### Provided data:

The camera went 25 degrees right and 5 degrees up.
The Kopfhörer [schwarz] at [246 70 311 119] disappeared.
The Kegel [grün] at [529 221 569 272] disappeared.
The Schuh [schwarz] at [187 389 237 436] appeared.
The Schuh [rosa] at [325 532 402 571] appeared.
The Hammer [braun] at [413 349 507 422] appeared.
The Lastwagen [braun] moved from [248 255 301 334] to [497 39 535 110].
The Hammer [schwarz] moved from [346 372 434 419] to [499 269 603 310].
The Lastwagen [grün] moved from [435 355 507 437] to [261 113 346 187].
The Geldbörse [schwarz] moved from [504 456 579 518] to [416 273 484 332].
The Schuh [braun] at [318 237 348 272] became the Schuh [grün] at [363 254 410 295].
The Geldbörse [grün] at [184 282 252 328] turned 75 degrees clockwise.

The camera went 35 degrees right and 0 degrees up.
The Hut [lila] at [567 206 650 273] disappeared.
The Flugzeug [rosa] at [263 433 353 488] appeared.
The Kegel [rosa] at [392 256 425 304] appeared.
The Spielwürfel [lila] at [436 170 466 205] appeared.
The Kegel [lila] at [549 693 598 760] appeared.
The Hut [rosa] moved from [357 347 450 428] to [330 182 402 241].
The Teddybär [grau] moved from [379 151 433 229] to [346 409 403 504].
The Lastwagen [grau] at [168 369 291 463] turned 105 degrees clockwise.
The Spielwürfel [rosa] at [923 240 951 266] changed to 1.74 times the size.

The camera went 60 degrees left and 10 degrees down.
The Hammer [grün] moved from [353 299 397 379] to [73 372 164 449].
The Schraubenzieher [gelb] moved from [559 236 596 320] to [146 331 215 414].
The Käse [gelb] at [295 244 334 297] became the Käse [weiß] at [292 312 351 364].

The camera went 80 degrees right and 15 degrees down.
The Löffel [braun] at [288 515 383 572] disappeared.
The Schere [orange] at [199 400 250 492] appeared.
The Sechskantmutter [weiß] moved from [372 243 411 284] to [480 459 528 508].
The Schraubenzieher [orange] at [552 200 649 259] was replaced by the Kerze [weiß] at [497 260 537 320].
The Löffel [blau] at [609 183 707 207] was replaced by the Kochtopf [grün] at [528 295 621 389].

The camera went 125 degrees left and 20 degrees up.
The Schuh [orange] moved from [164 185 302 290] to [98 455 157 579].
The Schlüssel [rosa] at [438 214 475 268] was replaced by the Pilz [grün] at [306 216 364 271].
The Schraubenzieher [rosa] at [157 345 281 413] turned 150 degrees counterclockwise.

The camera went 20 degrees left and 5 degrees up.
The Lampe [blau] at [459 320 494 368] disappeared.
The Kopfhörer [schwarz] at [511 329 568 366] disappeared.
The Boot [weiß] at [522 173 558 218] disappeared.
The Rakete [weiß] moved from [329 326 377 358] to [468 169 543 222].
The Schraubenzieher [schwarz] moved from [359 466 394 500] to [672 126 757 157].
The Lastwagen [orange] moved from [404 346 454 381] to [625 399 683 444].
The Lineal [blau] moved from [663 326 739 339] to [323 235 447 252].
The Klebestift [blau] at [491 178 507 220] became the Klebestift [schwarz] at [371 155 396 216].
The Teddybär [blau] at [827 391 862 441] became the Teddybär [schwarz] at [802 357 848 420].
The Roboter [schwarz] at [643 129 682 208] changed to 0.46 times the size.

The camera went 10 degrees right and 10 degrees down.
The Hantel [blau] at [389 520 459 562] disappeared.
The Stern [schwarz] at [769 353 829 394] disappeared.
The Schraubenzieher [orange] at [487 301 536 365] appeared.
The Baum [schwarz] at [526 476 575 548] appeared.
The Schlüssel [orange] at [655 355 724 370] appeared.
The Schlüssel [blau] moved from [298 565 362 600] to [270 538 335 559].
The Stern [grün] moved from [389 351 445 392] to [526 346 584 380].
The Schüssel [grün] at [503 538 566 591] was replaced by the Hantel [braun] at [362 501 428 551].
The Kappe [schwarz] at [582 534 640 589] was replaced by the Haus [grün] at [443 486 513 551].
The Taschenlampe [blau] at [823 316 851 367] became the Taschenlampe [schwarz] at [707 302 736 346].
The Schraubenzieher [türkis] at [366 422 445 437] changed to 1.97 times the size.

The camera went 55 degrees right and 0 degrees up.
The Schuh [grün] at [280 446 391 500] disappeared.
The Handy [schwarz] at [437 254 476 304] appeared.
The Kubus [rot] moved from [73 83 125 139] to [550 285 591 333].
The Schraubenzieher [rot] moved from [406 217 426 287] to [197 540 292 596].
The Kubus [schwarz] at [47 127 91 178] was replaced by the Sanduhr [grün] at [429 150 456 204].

### Task directions:
The stretch of entries above that starts with the line containing "The Schuh [schwarz]" and goes on through the line containing "The Hammer [schwarz]" is to be transcribed exactly, and no other line is to be transcribed.

### Answer:
The Schuh [schwarz] at [187 389 237 436] appeared.
The Schuh [rosa] at [325 532 402 571] appeared.
The Hammer [braun] at [413 349 507 422] appeared.
The Lastwagen [braun] moved from [248 255 301 334] to [497 39 535 110].
The Hammer [schwarz] moved from [346 372 434 419] to [499 269 603 310].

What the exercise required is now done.